TASK ITEM: From the entries below, transcribe exactly the lines between the line holding "(305, 283) = (428, 169): brown nut -> none" and the line holding "(118, 393) = (138, 157): none -> pink padlock", inclusive; skip all other lines.

SUPPLIED RECORDS:
========================================================================

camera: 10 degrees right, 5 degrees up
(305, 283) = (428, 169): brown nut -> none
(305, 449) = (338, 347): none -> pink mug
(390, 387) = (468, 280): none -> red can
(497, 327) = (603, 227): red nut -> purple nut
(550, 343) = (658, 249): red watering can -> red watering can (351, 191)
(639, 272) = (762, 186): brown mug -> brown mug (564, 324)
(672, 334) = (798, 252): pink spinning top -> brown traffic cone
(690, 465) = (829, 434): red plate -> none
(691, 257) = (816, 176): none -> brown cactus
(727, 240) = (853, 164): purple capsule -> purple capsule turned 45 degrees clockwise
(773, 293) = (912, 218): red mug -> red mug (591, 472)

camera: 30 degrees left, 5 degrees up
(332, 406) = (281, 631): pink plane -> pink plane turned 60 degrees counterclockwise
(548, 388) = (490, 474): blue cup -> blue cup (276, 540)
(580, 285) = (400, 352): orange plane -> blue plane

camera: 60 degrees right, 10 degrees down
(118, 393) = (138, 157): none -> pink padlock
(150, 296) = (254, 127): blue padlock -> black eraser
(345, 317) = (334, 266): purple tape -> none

========================================================================

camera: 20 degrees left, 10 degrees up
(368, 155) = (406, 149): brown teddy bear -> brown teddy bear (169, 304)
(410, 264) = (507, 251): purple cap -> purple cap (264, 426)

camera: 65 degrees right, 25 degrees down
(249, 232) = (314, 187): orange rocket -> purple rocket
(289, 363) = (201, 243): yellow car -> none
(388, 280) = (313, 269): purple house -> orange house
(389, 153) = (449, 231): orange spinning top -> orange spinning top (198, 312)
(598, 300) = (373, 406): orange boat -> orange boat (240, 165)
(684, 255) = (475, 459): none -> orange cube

========================================================================

YOUR RESPONSE:
(305, 283) = (428, 169): brown nut -> none
(305, 449) = (338, 347): none -> pink mug
(390, 387) = (468, 280): none -> red can
(497, 327) = (603, 227): red nut -> purple nut
(550, 343) = (658, 249): red watering can -> red watering can (351, 191)
(639, 272) = (762, 186): brown mug -> brown mug (564, 324)
(672, 334) = (798, 252): pink spinning top -> brown traffic cone
(690, 465) = (829, 434): red plate -> none
(691, 257) = (816, 176): none -> brown cactus
(727, 240) = (853, 164): purple capsule -> purple capsule turned 45 degrees clockwise
(773, 293) = (912, 218): red mug -> red mug (591, 472)

camera: 30 degrees left, 5 degrees up
(332, 406) = (281, 631): pink plane -> pink plane turned 60 degrees counterclockwise
(548, 388) = (490, 474): blue cup -> blue cup (276, 540)
(580, 285) = (400, 352): orange plane -> blue plane

camera: 60 degrees right, 10 degrees down
(118, 393) = (138, 157): none -> pink padlock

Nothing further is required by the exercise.